BEGIN Supplied information

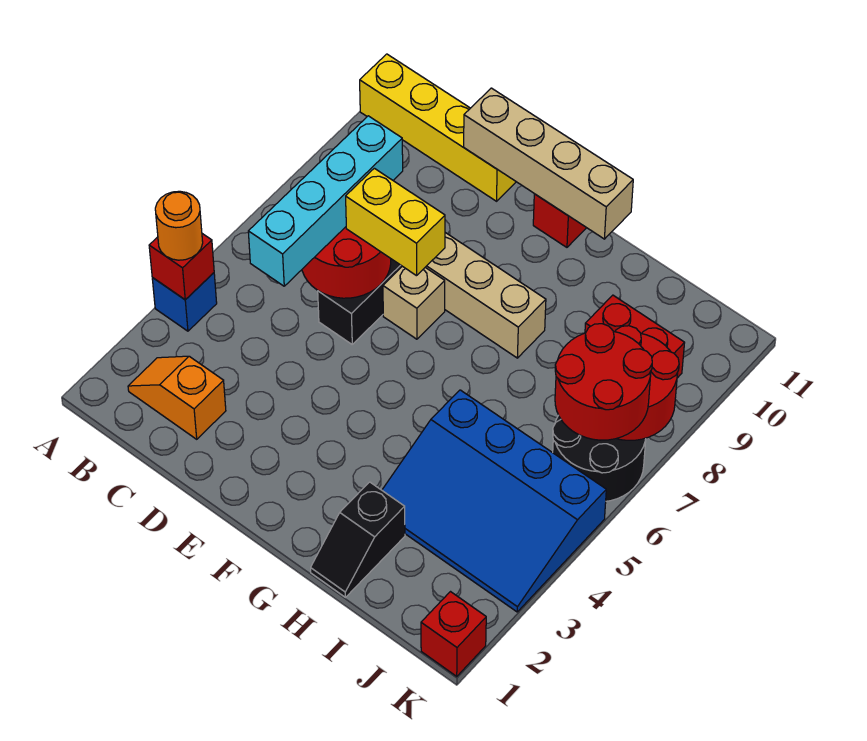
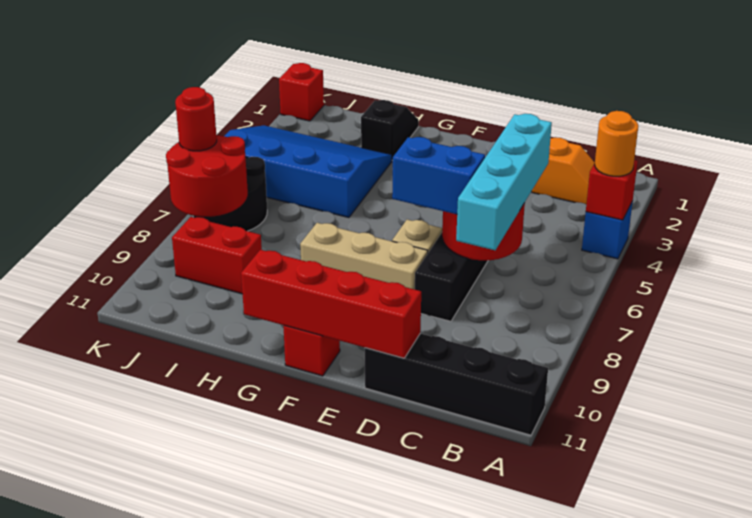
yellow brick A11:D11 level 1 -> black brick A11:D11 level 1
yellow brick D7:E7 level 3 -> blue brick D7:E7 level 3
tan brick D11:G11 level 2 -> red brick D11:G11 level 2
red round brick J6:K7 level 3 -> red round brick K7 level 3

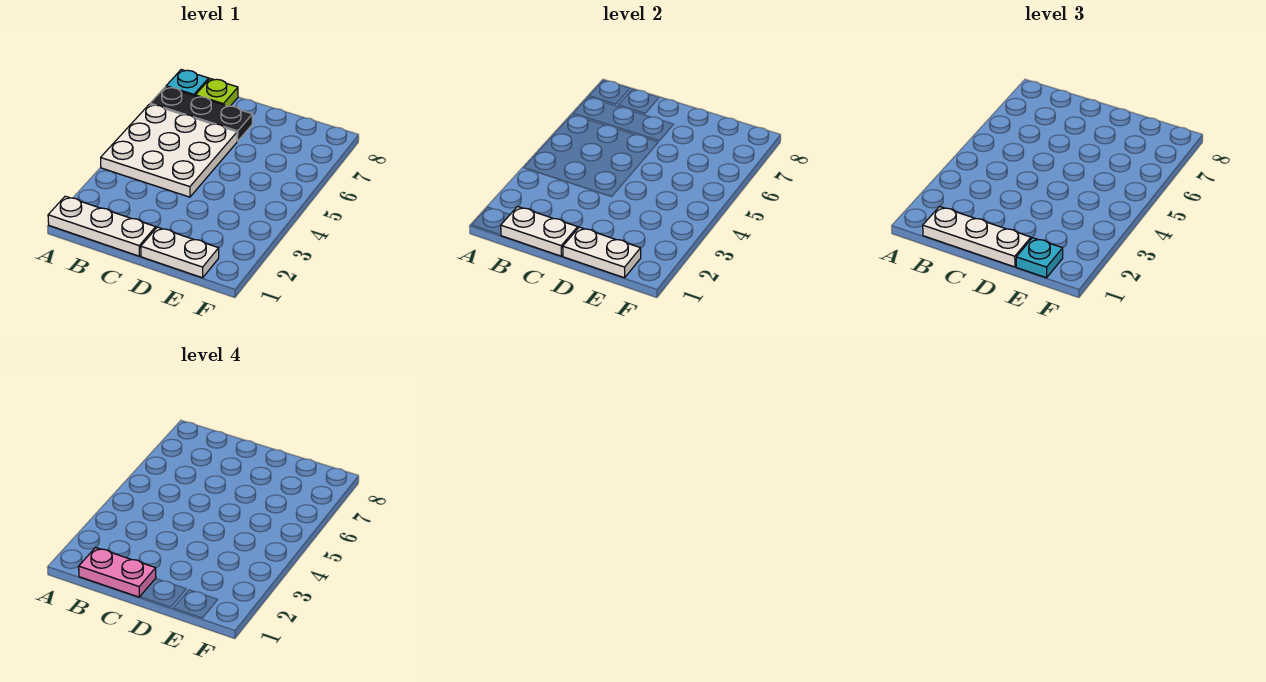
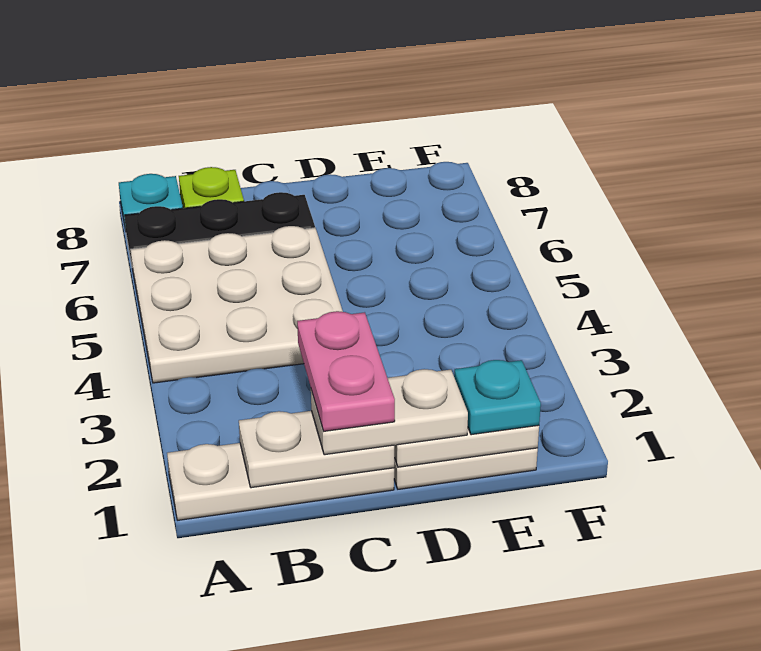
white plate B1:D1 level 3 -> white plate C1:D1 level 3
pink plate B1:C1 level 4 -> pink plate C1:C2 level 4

END Supplied information
BEGIN Supplied information

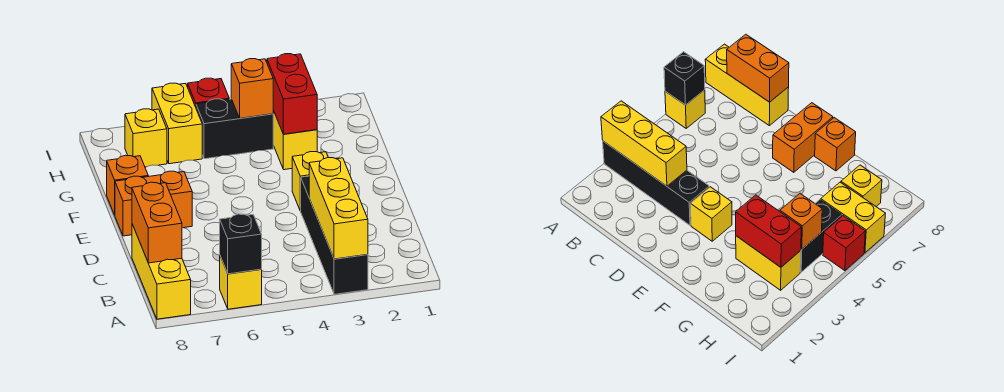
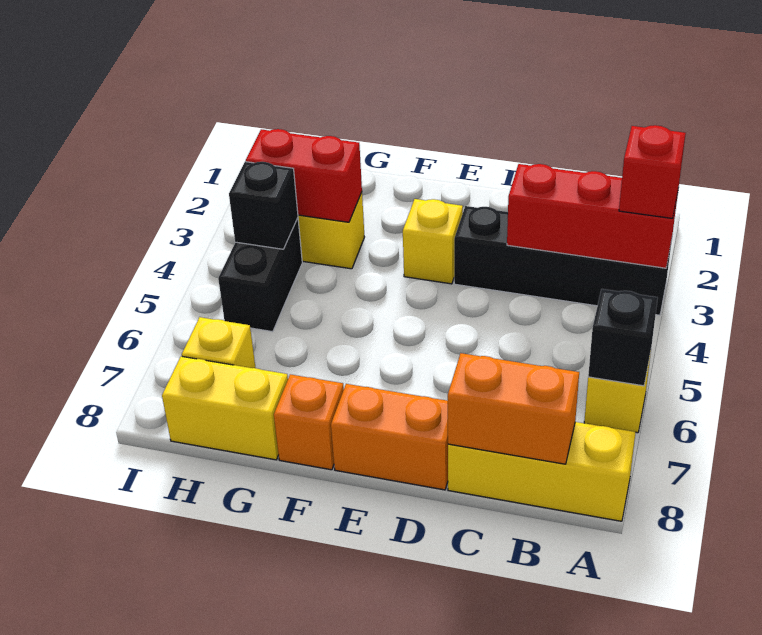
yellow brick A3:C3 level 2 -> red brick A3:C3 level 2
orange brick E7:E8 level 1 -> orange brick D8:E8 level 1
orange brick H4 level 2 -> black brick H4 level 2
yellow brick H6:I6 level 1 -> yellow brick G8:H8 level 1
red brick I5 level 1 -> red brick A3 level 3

END Supplied information
BEGIN Supplied information

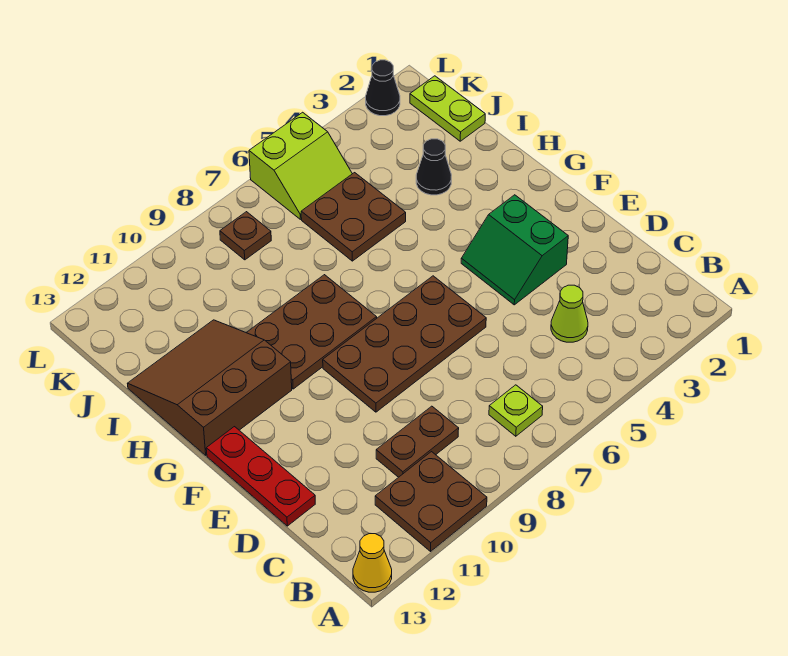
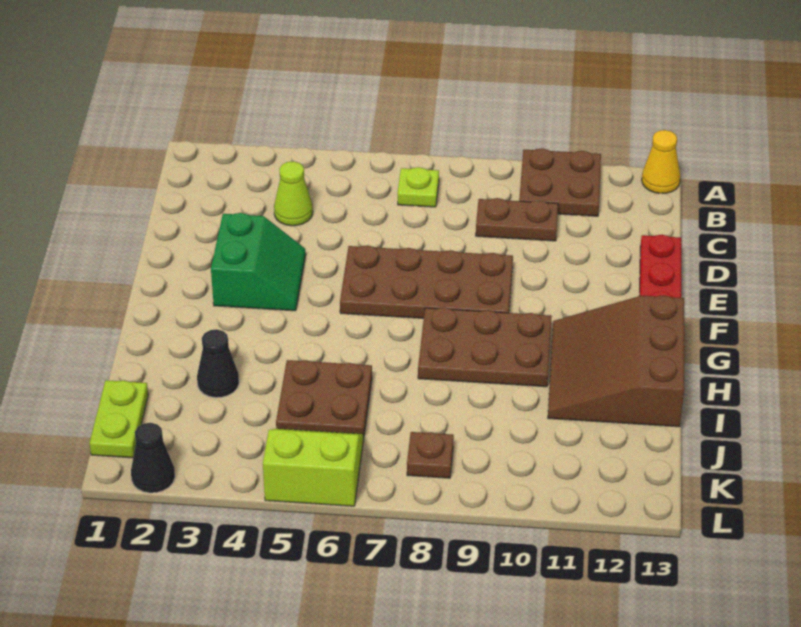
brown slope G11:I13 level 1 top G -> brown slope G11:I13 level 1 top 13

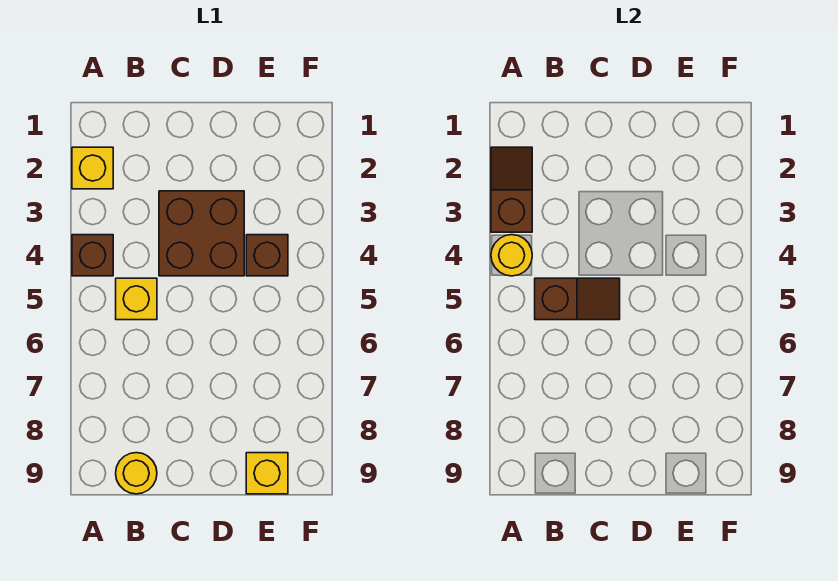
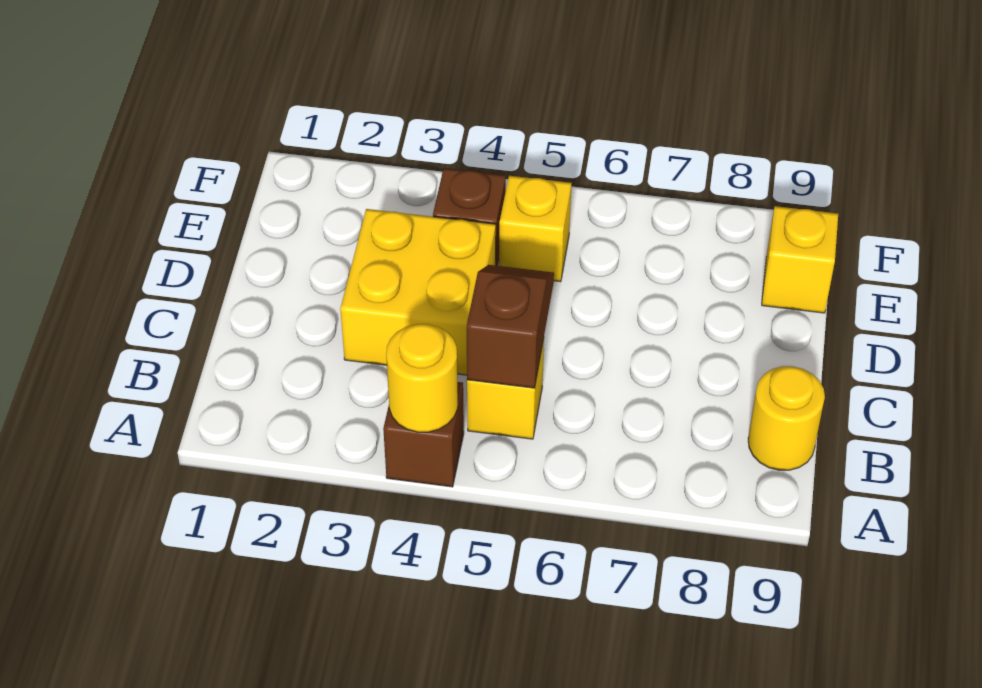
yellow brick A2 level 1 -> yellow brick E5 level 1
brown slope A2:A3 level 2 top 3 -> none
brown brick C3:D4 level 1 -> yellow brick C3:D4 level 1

END Supplied information

To do:
Your answer must be a single number: the count of lines above that contain the string "plate".

Solution to the exercise:
2